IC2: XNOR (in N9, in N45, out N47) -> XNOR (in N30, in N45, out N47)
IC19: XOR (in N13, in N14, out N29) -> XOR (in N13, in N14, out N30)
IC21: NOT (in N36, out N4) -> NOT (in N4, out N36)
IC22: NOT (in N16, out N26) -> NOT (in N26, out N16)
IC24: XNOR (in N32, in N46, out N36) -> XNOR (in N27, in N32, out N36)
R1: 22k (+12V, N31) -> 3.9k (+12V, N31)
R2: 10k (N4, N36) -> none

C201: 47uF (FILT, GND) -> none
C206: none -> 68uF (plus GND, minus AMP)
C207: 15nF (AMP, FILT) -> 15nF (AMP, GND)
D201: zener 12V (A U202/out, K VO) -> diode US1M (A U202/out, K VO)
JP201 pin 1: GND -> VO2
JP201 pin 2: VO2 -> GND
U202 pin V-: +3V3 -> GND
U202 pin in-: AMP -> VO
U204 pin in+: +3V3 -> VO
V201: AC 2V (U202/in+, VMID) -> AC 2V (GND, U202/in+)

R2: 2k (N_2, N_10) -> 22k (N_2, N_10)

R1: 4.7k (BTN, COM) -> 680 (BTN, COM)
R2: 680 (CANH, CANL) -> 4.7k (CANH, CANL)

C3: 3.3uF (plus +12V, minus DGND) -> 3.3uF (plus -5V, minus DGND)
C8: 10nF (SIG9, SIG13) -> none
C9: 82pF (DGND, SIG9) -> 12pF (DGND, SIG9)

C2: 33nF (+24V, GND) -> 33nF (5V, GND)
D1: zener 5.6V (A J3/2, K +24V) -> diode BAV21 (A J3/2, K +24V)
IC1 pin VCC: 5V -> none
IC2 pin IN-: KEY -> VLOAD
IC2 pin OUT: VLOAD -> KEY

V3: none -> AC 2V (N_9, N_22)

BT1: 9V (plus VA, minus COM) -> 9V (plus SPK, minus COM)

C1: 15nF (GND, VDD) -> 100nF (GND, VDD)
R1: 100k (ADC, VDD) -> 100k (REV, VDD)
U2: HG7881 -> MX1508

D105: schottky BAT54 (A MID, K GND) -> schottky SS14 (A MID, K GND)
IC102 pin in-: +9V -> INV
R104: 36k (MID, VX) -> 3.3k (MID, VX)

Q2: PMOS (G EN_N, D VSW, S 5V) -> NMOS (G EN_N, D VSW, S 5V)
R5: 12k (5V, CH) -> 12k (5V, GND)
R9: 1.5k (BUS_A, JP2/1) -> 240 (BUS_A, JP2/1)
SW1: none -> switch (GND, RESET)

**EXERCISE REQUIREMENTS**
Write out the material from the first line to the last, exactly.

**REPLY**
IC2: XNOR (in N9, in N45, out N47) -> XNOR (in N30, in N45, out N47)
IC19: XOR (in N13, in N14, out N29) -> XOR (in N13, in N14, out N30)
IC21: NOT (in N36, out N4) -> NOT (in N4, out N36)
IC22: NOT (in N16, out N26) -> NOT (in N26, out N16)
IC24: XNOR (in N32, in N46, out N36) -> XNOR (in N27, in N32, out N36)
R1: 22k (+12V, N31) -> 3.9k (+12V, N31)
R2: 10k (N4, N36) -> none

C201: 47uF (FILT, GND) -> none
C206: none -> 68uF (plus GND, minus AMP)
C207: 15nF (AMP, FILT) -> 15nF (AMP, GND)
D201: zener 12V (A U202/out, K VO) -> diode US1M (A U202/out, K VO)
JP201 pin 1: GND -> VO2
JP201 pin 2: VO2 -> GND
U202 pin V-: +3V3 -> GND
U202 pin in-: AMP -> VO
U204 pin in+: +3V3 -> VO
V201: AC 2V (U202/in+, VMID) -> AC 2V (GND, U202/in+)

R2: 2k (N_2, N_10) -> 22k (N_2, N_10)

R1: 4.7k (BTN, COM) -> 680 (BTN, COM)
R2: 680 (CANH, CANL) -> 4.7k (CANH, CANL)

C3: 3.3uF (plus +12V, minus DGND) -> 3.3uF (plus -5V, minus DGND)
C8: 10nF (SIG9, SIG13) -> none
C9: 82pF (DGND, SIG9) -> 12pF (DGND, SIG9)

C2: 33nF (+24V, GND) -> 33nF (5V, GND)
D1: zener 5.6V (A J3/2, K +24V) -> diode BAV21 (A J3/2, K +24V)
IC1 pin VCC: 5V -> none
IC2 pin IN-: KEY -> VLOAD
IC2 pin OUT: VLOAD -> KEY

V3: none -> AC 2V (N_9, N_22)

BT1: 9V (plus VA, minus COM) -> 9V (plus SPK, minus COM)

C1: 15nF (GND, VDD) -> 100nF (GND, VDD)
R1: 100k (ADC, VDD) -> 100k (REV, VDD)
U2: HG7881 -> MX1508

D105: schottky BAT54 (A MID, K GND) -> schottky SS14 (A MID, K GND)
IC102 pin in-: +9V -> INV
R104: 36k (MID, VX) -> 3.3k (MID, VX)

Q2: PMOS (G EN_N, D VSW, S 5V) -> NMOS (G EN_N, D VSW, S 5V)
R5: 12k (5V, CH) -> 12k (5V, GND)
R9: 1.5k (BUS_A, JP2/1) -> 240 (BUS_A, JP2/1)
SW1: none -> switch (GND, RESET)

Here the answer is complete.